Collection entries

▼

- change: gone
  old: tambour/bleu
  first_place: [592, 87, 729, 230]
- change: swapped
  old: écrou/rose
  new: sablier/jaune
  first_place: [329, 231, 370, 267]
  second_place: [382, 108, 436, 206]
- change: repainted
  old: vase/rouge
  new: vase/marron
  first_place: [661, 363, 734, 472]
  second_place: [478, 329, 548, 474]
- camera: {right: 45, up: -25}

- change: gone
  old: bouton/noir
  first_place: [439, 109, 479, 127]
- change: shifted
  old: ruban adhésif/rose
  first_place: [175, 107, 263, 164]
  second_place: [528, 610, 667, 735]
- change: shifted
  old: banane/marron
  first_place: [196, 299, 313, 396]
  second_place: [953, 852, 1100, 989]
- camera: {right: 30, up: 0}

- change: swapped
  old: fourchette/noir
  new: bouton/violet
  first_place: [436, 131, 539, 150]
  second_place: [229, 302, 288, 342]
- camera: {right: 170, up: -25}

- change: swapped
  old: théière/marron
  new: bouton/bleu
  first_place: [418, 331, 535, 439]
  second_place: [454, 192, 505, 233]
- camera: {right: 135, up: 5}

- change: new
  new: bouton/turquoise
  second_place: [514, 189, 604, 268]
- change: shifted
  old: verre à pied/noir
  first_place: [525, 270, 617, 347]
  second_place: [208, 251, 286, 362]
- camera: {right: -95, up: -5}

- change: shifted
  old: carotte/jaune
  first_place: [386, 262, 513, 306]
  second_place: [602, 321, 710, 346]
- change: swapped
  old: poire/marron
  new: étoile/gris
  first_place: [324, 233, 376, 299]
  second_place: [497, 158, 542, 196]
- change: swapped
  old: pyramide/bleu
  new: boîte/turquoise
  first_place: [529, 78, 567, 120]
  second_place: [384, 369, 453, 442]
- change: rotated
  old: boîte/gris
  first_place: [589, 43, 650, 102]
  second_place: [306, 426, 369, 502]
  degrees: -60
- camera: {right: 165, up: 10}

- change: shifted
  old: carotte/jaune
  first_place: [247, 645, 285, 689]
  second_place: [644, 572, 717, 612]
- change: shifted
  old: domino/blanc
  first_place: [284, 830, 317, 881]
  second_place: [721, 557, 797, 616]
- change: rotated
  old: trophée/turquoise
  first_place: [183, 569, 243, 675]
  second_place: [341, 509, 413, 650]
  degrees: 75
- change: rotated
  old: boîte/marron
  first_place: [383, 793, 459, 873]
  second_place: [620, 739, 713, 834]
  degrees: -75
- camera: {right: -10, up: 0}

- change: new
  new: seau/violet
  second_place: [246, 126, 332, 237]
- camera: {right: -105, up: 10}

▲

Every line above from the line with "old: écrou/rose" to the line with "second_place: [478, 329, 548, 474]", inclusive, must be returned exactly; no other line belongs in the reply.

**EXERCISE RESULT:**
  old: écrou/rose
  new: sablier/jaune
  first_place: [329, 231, 370, 267]
  second_place: [382, 108, 436, 206]
- change: repainted
  old: vase/rouge
  new: vase/marron
  first_place: [661, 363, 734, 472]
  second_place: [478, 329, 548, 474]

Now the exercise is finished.